(Your instructions)
Write out again, exactly, the lines below starting at the one with "white slope C4:C5" and ending at the one with "cyan slope F6:G6 level 2 top F -> none".

━━━━━ Records

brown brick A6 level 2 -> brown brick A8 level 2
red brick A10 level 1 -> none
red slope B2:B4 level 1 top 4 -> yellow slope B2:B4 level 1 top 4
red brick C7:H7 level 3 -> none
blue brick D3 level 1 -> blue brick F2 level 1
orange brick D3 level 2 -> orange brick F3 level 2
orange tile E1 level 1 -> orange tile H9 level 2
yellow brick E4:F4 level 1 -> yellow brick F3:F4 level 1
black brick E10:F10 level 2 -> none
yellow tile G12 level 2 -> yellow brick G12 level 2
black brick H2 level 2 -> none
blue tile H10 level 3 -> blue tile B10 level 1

━━━━━━━━━━
━━━━━ Records

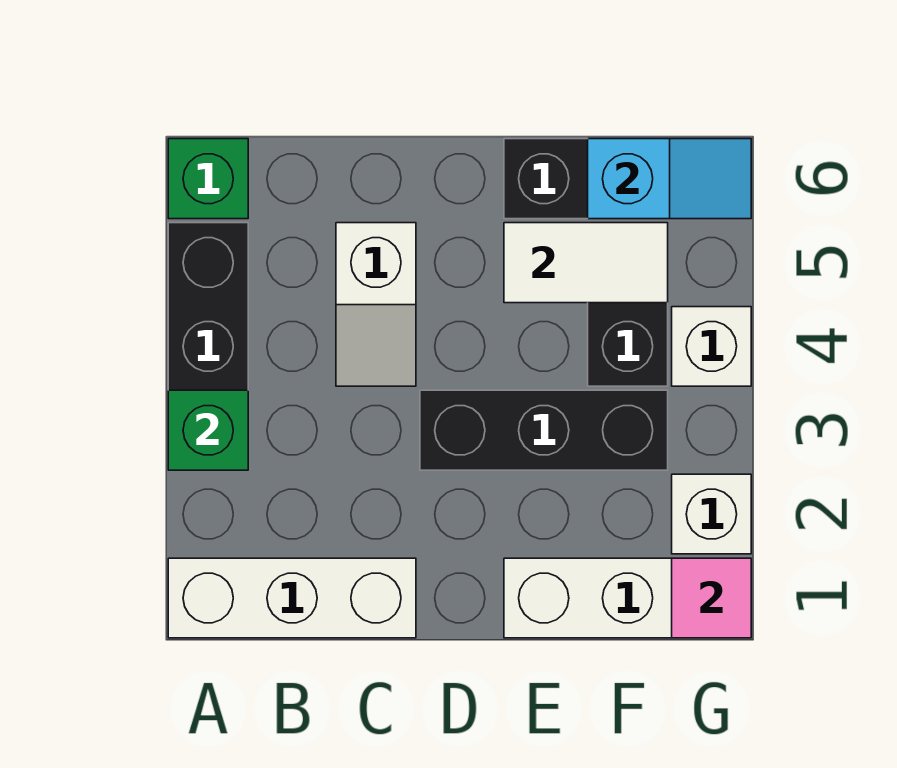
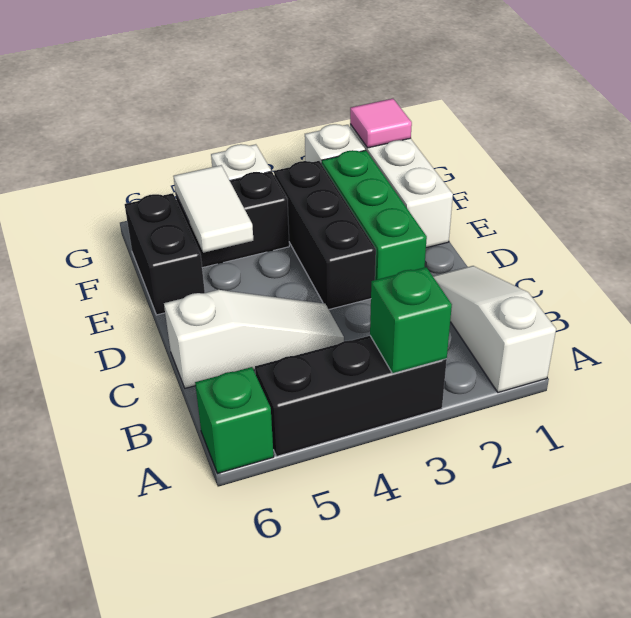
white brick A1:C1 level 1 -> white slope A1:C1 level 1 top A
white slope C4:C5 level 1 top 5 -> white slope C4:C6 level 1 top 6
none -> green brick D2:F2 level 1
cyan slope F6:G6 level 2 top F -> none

━━━━━━━━━━
━━━━━ Records

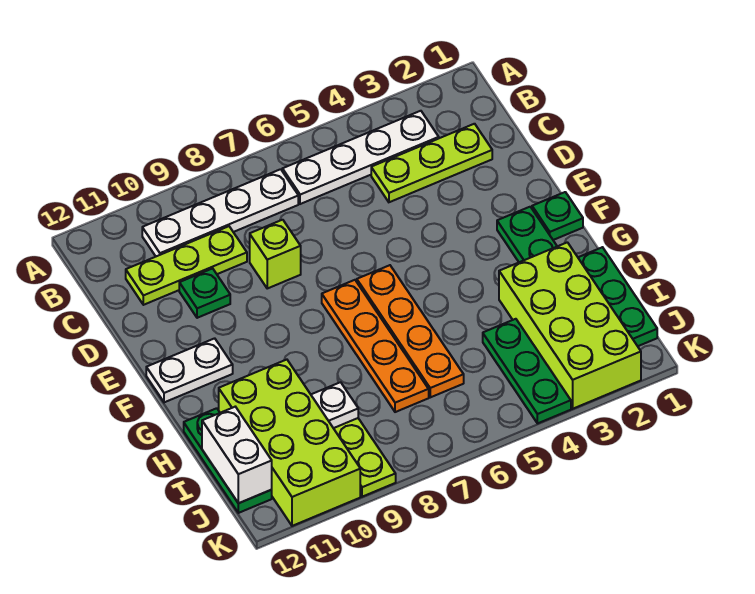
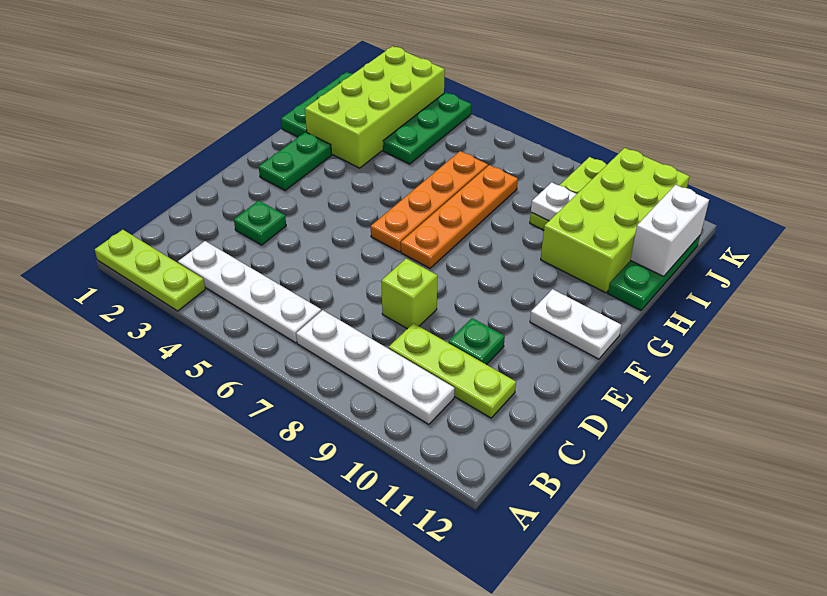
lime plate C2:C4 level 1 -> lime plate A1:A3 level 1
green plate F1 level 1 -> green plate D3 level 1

━━━━━━━━━━

(Answer below)
white slope C4:C5 level 1 top 5 -> white slope C4:C6 level 1 top 6
none -> green brick D2:F2 level 1
cyan slope F6:G6 level 2 top F -> none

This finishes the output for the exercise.